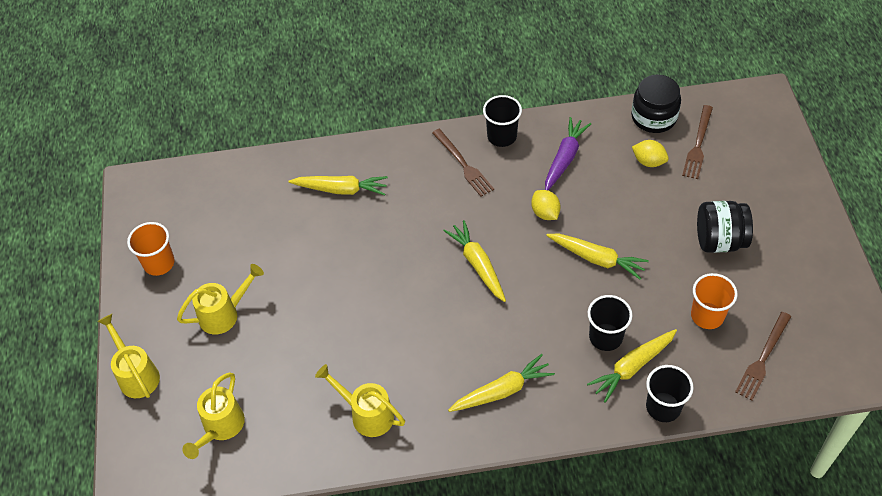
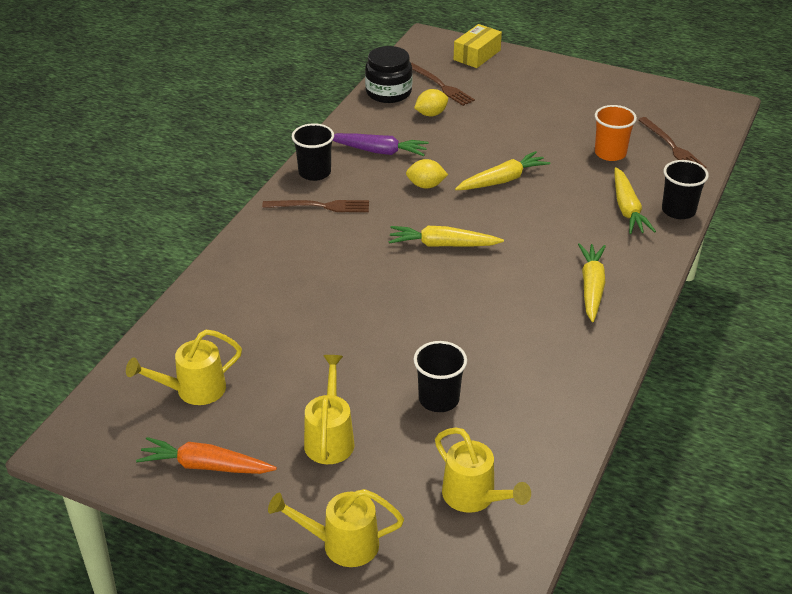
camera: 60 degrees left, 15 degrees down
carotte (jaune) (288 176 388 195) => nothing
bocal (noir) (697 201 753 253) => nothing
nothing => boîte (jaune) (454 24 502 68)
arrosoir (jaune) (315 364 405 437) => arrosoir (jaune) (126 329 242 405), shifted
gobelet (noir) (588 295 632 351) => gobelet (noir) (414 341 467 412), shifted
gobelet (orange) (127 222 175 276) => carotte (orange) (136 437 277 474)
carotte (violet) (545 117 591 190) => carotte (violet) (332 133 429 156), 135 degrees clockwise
= = = =
## How to complete this task
Using the records above, copy all lines that include the word "nothing".

## The completed task
carotte (jaune) (288 176 388 195) => nothing
bocal (noir) (697 201 753 253) => nothing
nothing => boîte (jaune) (454 24 502 68)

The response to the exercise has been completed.